▸ WHAT TO WORK ON
Omitting the pictures, print every line below exactly as it stands.

▸ MATERIAL PROVIDED

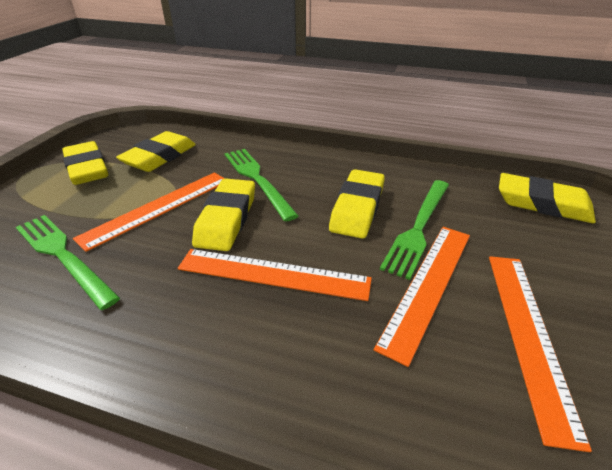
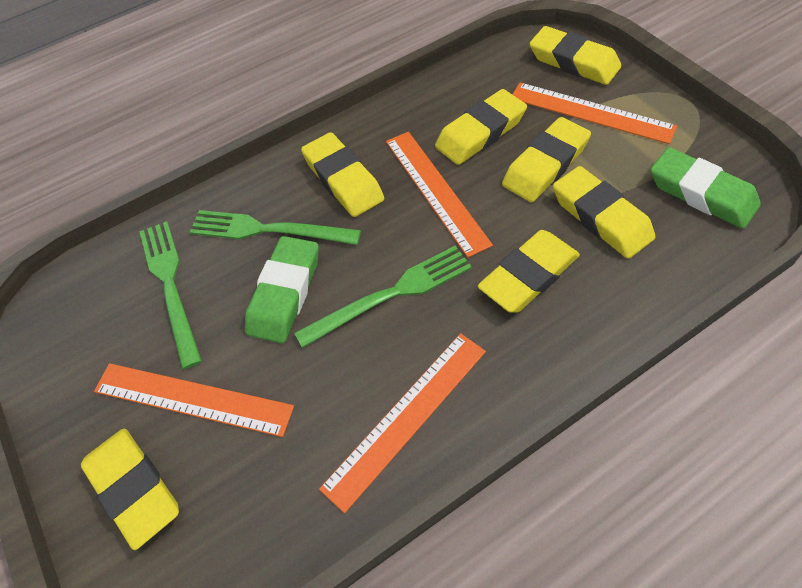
green eraser: 0 -> 2
yellow eraser: 5 -> 7

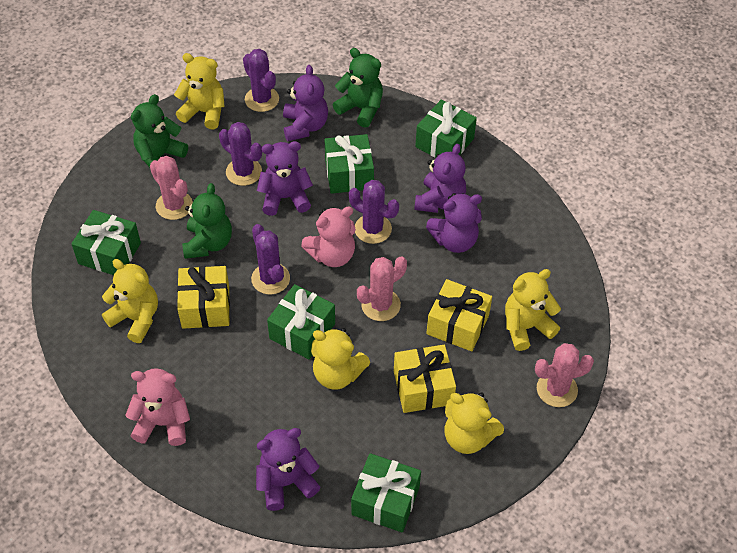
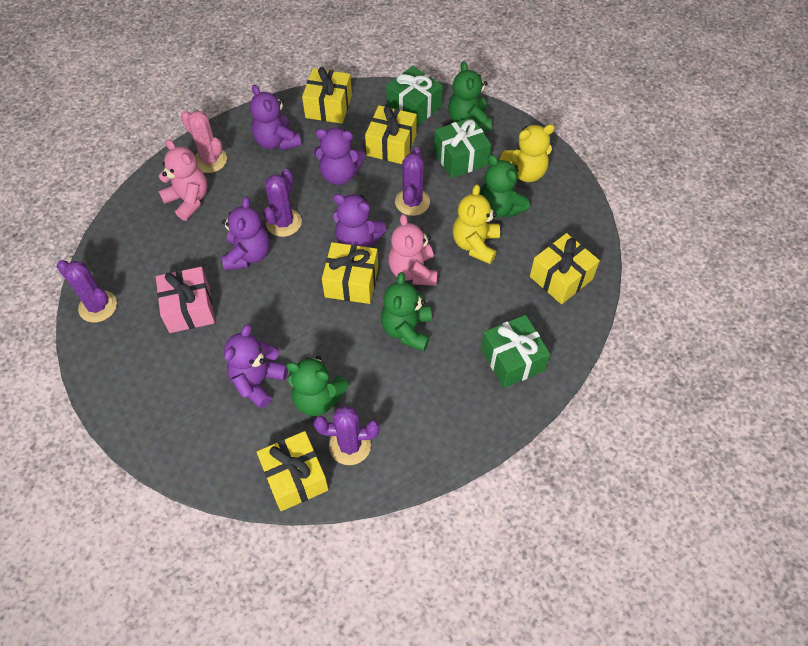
green gift: 5 -> 3
green teddy bear: 3 -> 4
pink cactus: 3 -> 1
pink gift: 0 -> 1
yellow gift: 3 -> 5
yellow teddy bear: 5 -> 2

▸ SOLUTION TO THIS PROBLEM
green eraser: 0 -> 2
yellow eraser: 5 -> 7

green gift: 5 -> 3
green teddy bear: 3 -> 4
pink cactus: 3 -> 1
pink gift: 0 -> 1
yellow gift: 3 -> 5
yellow teddy bear: 5 -> 2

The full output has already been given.